# Goal of the exercise
Return exactly the lines that run from the one with "Q102: NMOS BSS138" to the last line of the entries below, both included, and nothing else.

•••

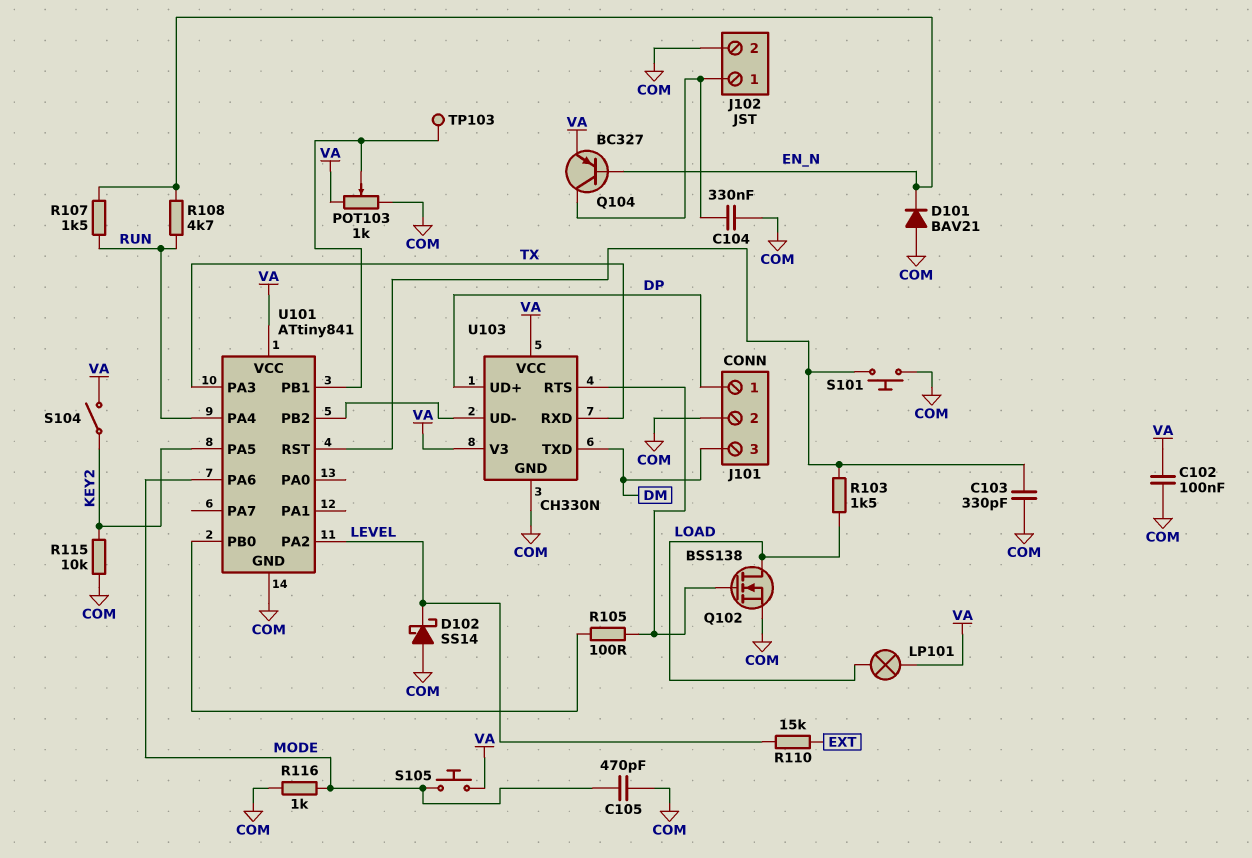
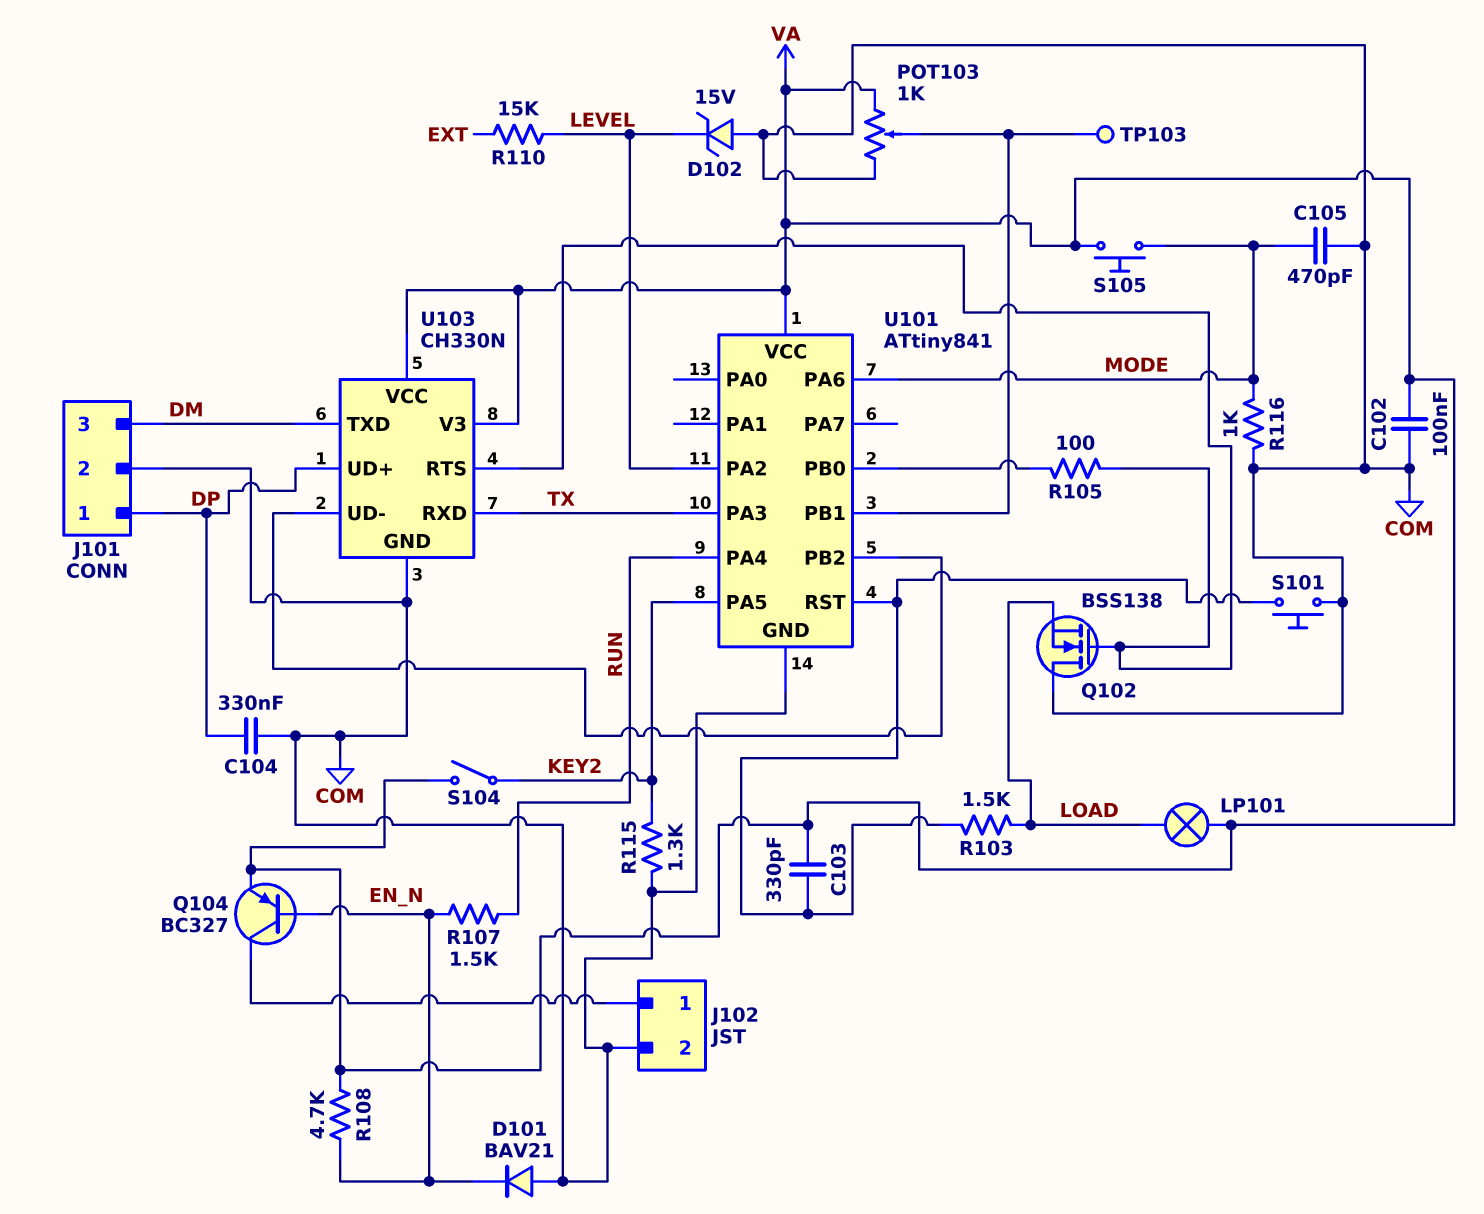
C103: 330pF (COM, U101/RST) -> 330pF (U101/RST, VA)
C104: 330nF (COM, J102/1) -> 330nF (COM, DP)
D102: schottky SS14 (A COM, K LEVEL) -> zener 15V (A COM, K LEVEL)
Q102: NMOS BSS138 (G U103/RTS, D LOAD, S COM) -> NMOS BSS138 (G U103/RTS, D COM, S LOAD)
R108: 4.7k (EN_N, RUN) -> 4.7k (EN_N, VA)
R115: 10k (COM, KEY2) -> 1.3k (COM, KEY2)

•••

# Completed exercise
Q102: NMOS BSS138 (G U103/RTS, D LOAD, S COM) -> NMOS BSS138 (G U103/RTS, D COM, S LOAD)
R108: 4.7k (EN_N, RUN) -> 4.7k (EN_N, VA)
R115: 10k (COM, KEY2) -> 1.3k (COM, KEY2)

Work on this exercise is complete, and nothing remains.